Scene change data:
■ ■ ■ ■ ■
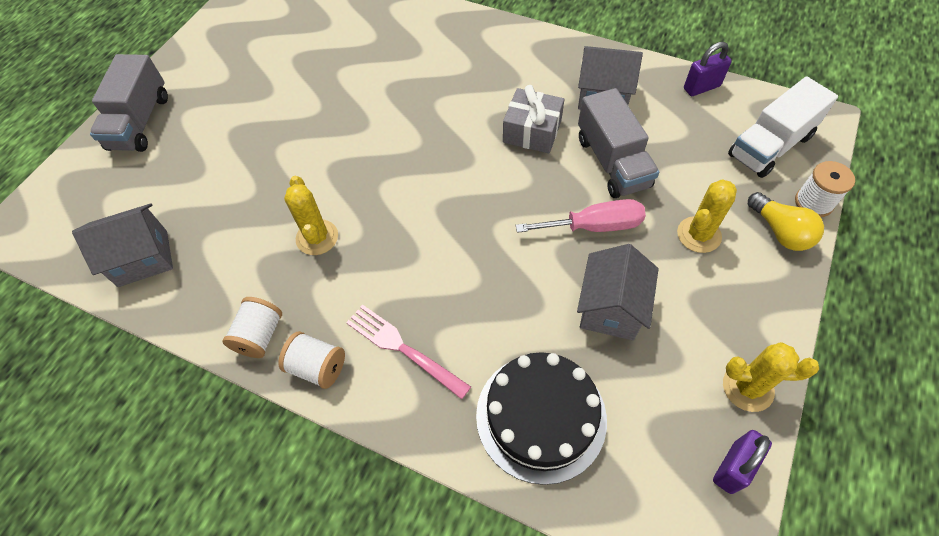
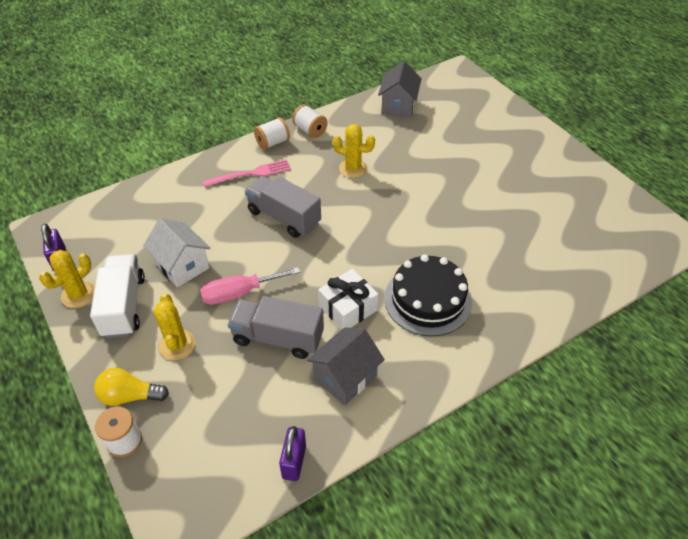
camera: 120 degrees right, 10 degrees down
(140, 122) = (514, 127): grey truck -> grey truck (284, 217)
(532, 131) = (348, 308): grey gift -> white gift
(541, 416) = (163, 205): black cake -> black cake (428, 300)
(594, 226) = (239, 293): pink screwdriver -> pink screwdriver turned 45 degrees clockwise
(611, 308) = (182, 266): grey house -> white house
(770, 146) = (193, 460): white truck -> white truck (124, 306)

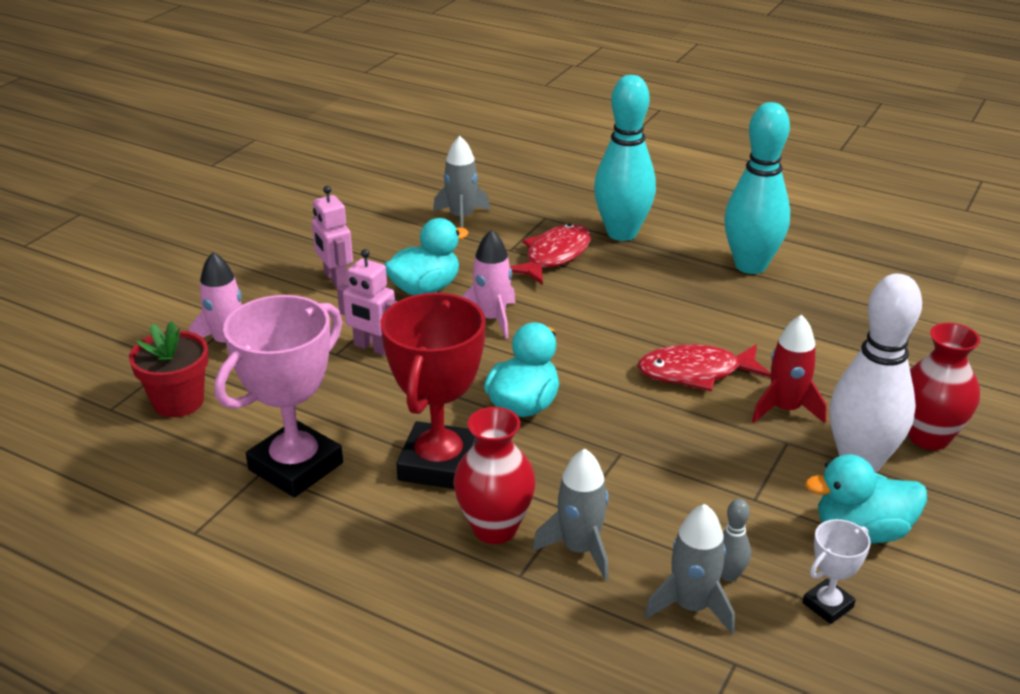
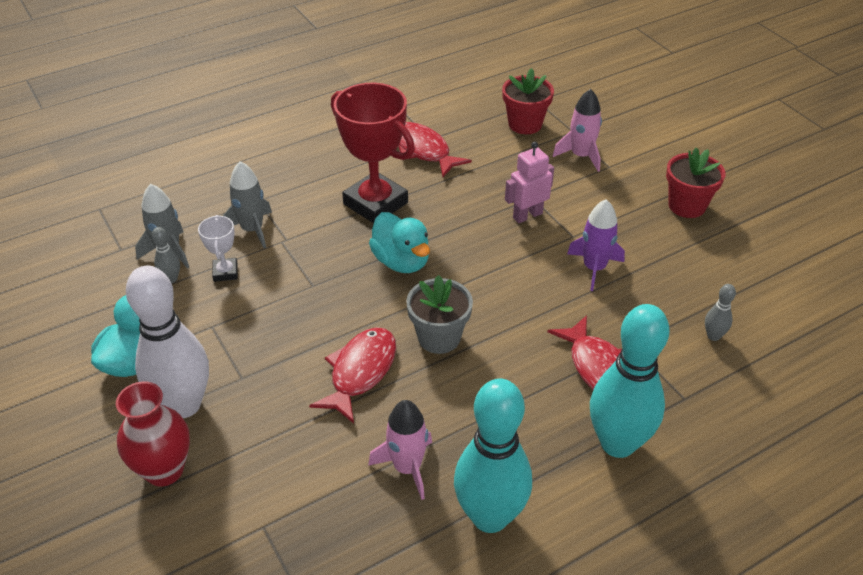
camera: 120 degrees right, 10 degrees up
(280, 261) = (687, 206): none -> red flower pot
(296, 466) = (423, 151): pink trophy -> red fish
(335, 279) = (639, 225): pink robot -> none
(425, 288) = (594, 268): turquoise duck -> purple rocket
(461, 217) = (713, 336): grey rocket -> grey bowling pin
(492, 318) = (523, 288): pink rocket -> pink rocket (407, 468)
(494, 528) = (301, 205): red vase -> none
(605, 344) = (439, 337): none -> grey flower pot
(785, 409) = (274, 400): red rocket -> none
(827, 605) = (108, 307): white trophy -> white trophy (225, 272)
■ ■ ■ ■ ■
WORK TASK = Find every line above where the word "right" occurs, and copy that line.

FINAL ANSWER =
camera: 120 degrees right, 10 degrees down
camera: 120 degrees right, 10 degrees up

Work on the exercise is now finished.